- _What the exercise asks_
Could you copy exactly the lines below from the one with "brown semicircle: (65, 156)" to the one with "yellow square: (85, 32) -> (93, 53), moved", inclusive, leaving out any pictures?

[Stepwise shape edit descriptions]
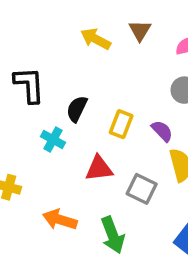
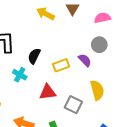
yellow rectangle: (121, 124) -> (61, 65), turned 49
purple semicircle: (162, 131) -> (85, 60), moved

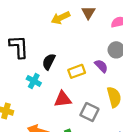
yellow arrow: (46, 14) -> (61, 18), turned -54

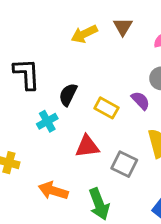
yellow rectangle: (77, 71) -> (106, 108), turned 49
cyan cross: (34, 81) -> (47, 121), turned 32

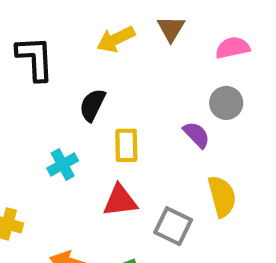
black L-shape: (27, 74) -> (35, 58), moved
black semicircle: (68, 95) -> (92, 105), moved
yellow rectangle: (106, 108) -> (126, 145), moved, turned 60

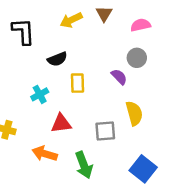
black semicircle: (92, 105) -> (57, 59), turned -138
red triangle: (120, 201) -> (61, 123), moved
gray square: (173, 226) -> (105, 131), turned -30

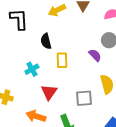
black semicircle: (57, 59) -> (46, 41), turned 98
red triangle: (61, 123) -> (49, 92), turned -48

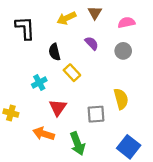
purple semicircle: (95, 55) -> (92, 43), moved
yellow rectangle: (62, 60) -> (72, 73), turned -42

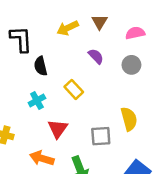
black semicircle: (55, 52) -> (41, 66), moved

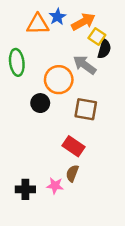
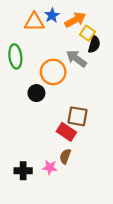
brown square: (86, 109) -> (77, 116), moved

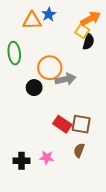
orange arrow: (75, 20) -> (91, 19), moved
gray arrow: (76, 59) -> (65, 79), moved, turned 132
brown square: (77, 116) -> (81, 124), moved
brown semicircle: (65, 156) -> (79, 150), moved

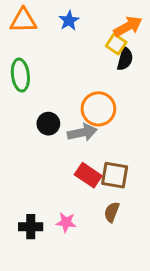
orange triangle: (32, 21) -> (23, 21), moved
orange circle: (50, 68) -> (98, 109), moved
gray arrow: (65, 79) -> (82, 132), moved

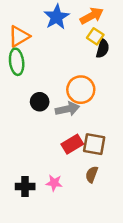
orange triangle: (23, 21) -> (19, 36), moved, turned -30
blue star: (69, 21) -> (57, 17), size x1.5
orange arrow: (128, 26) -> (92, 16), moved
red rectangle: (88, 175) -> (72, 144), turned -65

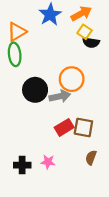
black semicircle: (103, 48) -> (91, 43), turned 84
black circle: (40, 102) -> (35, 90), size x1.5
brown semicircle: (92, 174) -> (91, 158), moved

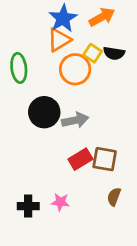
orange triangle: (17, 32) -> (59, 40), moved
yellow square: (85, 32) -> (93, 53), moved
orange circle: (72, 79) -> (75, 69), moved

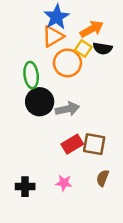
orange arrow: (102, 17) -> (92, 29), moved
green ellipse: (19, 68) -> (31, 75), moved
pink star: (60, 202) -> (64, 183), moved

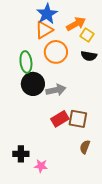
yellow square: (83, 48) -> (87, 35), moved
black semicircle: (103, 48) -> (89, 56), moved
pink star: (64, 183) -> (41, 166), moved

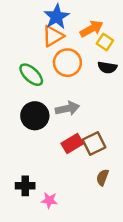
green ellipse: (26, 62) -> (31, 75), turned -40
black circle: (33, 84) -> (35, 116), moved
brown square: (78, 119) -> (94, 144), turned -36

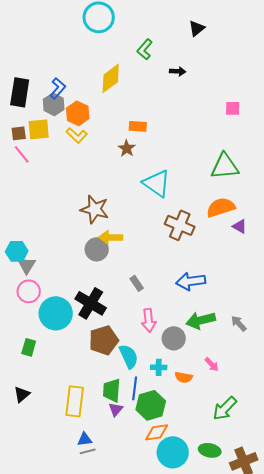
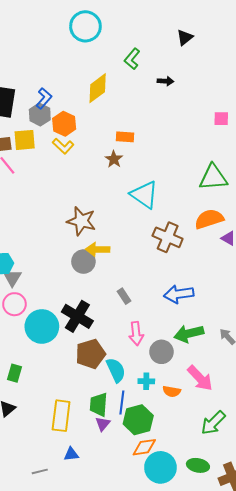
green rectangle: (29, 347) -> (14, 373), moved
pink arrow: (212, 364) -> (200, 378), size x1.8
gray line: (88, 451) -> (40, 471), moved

- _Solution to this problem_
brown semicircle: (65, 156) -> (79, 150), moved

orange triangle: (32, 21) -> (23, 21), moved
orange circle: (50, 68) -> (98, 109), moved
gray arrow: (65, 79) -> (82, 132), moved

orange triangle: (23, 21) -> (19, 36), moved, turned -30
blue star: (69, 21) -> (57, 17), size x1.5
orange arrow: (128, 26) -> (92, 16), moved
red rectangle: (88, 175) -> (72, 144), turned -65

black semicircle: (103, 48) -> (91, 43), turned 84
black circle: (40, 102) -> (35, 90), size x1.5
brown semicircle: (92, 174) -> (91, 158), moved

orange triangle: (17, 32) -> (59, 40), moved
yellow square: (85, 32) -> (93, 53), moved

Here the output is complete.